Can you write out these entries again, changing "seabird" to "petrel" and leaving everything else as it is?

## [Data for this task]
--- BEGIN ---
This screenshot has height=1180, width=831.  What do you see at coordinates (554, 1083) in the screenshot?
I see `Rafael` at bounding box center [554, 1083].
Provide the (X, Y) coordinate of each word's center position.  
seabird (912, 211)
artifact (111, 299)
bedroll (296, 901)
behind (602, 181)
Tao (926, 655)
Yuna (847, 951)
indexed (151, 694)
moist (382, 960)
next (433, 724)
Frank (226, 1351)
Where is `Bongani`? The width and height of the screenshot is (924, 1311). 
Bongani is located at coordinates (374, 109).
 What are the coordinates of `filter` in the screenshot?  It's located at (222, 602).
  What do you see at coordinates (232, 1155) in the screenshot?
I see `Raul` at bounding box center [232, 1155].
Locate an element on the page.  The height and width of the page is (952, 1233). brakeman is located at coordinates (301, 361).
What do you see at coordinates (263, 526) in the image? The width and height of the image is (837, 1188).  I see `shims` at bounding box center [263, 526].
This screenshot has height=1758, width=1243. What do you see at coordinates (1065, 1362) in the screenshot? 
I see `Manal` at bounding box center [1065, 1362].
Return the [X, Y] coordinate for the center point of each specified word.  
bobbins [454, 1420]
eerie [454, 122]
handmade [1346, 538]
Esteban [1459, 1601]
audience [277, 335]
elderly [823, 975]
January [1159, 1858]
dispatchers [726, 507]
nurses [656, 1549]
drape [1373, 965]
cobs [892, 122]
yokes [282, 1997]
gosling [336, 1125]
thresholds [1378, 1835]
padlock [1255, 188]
--- END ---
## [Result for this exercise]
This screenshot has height=1180, width=831.  What do you see at coordinates (554, 1083) in the screenshot?
I see `Rafael` at bounding box center [554, 1083].
Provide the (X, Y) coordinate of each word's center position.  
petrel (912, 211)
artifact (111, 299)
bedroll (296, 901)
behind (602, 181)
Tao (926, 655)
Yuna (847, 951)
indexed (151, 694)
moist (382, 960)
next (433, 724)
Frank (226, 1351)
Where is `Bongani`? The width and height of the screenshot is (924, 1311). 
Bongani is located at coordinates (374, 109).
 What are the coordinates of `filter` in the screenshot?  It's located at (222, 602).
  What do you see at coordinates (232, 1155) in the screenshot?
I see `Raul` at bounding box center [232, 1155].
Locate an element on the page.  The height and width of the page is (952, 1233). brakeman is located at coordinates (301, 361).
What do you see at coordinates (263, 526) in the image? The width and height of the image is (837, 1188).  I see `shims` at bounding box center [263, 526].
This screenshot has height=1758, width=1243. What do you see at coordinates (1065, 1362) in the screenshot? 
I see `Manal` at bounding box center [1065, 1362].
Return the [X, Y] coordinate for the center point of each specified word.  
bobbins [454, 1420]
eerie [454, 122]
handmade [1346, 538]
Esteban [1459, 1601]
audience [277, 335]
elderly [823, 975]
January [1159, 1858]
dispatchers [726, 507]
nurses [656, 1549]
drape [1373, 965]
cobs [892, 122]
yokes [282, 1997]
gosling [336, 1125]
thresholds [1378, 1835]
padlock [1255, 188]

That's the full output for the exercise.